### WRITTEN TASK
Scan the lines below for the string "fork" and copy every one that has it.

********************

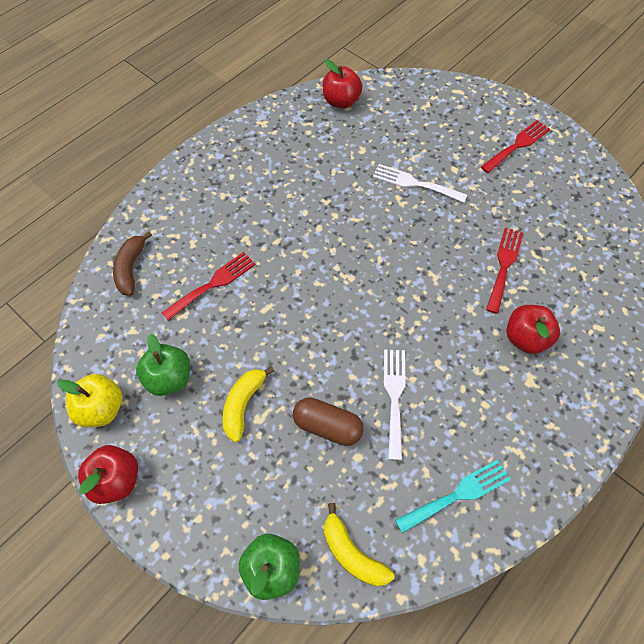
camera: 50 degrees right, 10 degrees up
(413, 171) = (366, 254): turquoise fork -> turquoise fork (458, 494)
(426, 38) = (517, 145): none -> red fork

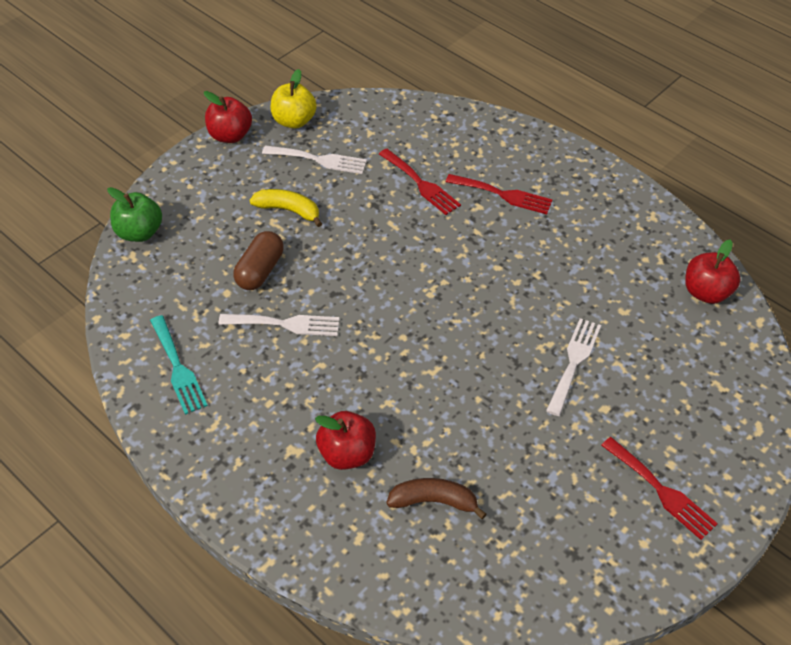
camera: 90 degrees right, 10 degrees down
(131, 268) = (438, 126): brown banana -> brown banana (433, 501)
(169, 378) = (319, 160): green apple -> white fork
(352, 553) = (140, 285): yellow banana -> none
(504, 265) = (450, 445): red fork -> red fork (503, 195)

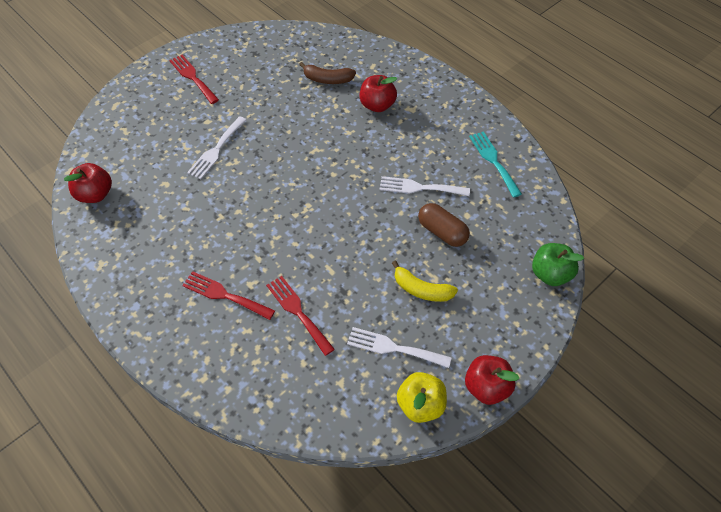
camera: 175 degrees left, 5 degrees up
(260, 270) = (442, 232): brown capsule -> brown capsule turned 75 degrees counterclockwise

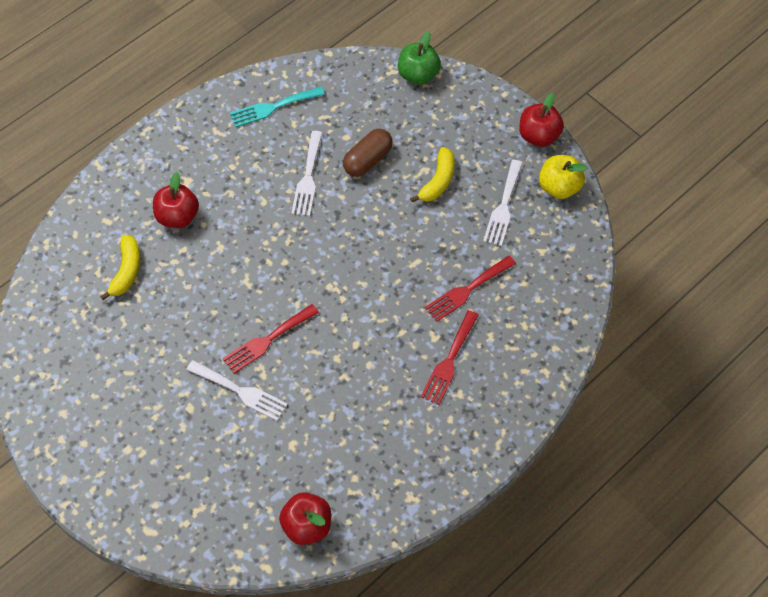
camera: 90 degrees left, 5 degrees up
(192, 77) = (104, 436): red fork -> red fork (267, 340)
(328, 79) = (126, 271): brown banana -> yellow banana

********************

### TASK ANSWER
(413, 171) = (366, 254): turquoise fork -> turquoise fork (458, 494)
(426, 38) = (517, 145): none -> red fork
(169, 378) = (319, 160): green apple -> white fork
(504, 265) = (450, 445): red fork -> red fork (503, 195)
(192, 77) = (104, 436): red fork -> red fork (267, 340)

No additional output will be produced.